◆ Assignment
Set down exactly, from the records below, the line with "cyan cone K2 level 1 -> cyan cone L8 level 1" through the line with "cyan brick K3:K6", and nothing else.

◆ Dataset records
--------------------------------------------------

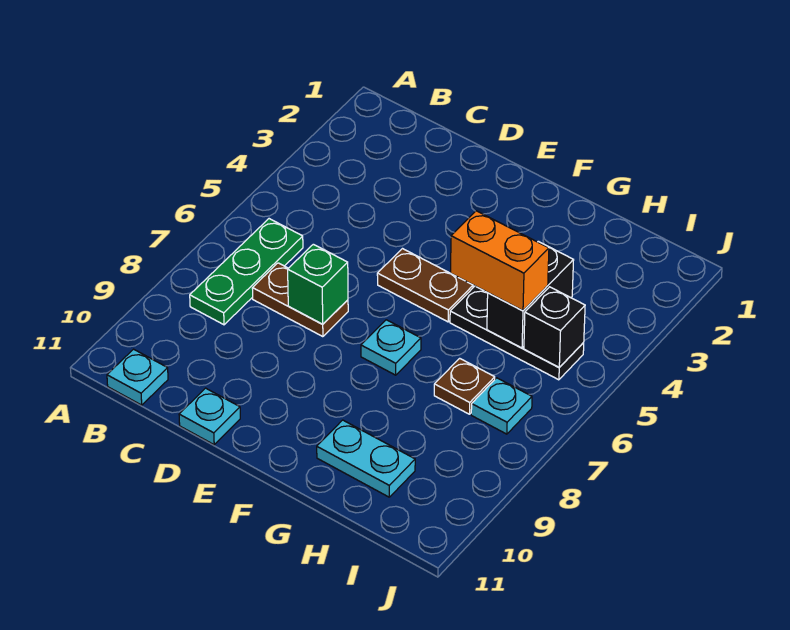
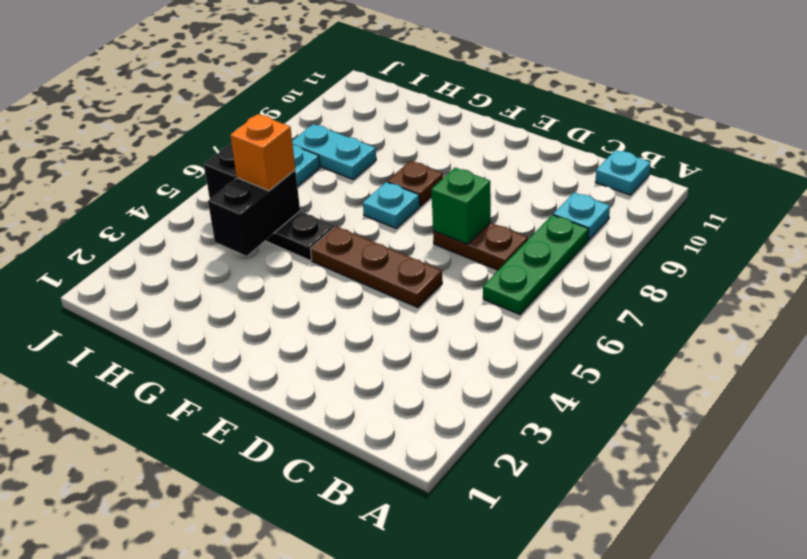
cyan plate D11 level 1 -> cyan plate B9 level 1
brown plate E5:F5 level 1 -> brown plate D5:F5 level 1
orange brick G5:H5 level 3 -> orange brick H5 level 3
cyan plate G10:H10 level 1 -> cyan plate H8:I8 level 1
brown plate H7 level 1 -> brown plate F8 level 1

--------------------------------------------------

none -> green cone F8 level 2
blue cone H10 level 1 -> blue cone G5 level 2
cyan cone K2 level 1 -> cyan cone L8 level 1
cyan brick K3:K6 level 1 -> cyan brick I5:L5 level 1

--------------------------------------------------

◆ Written solution
cyan cone K2 level 1 -> cyan cone L8 level 1
cyan brick K3:K6 level 1 -> cyan brick I5:L5 level 1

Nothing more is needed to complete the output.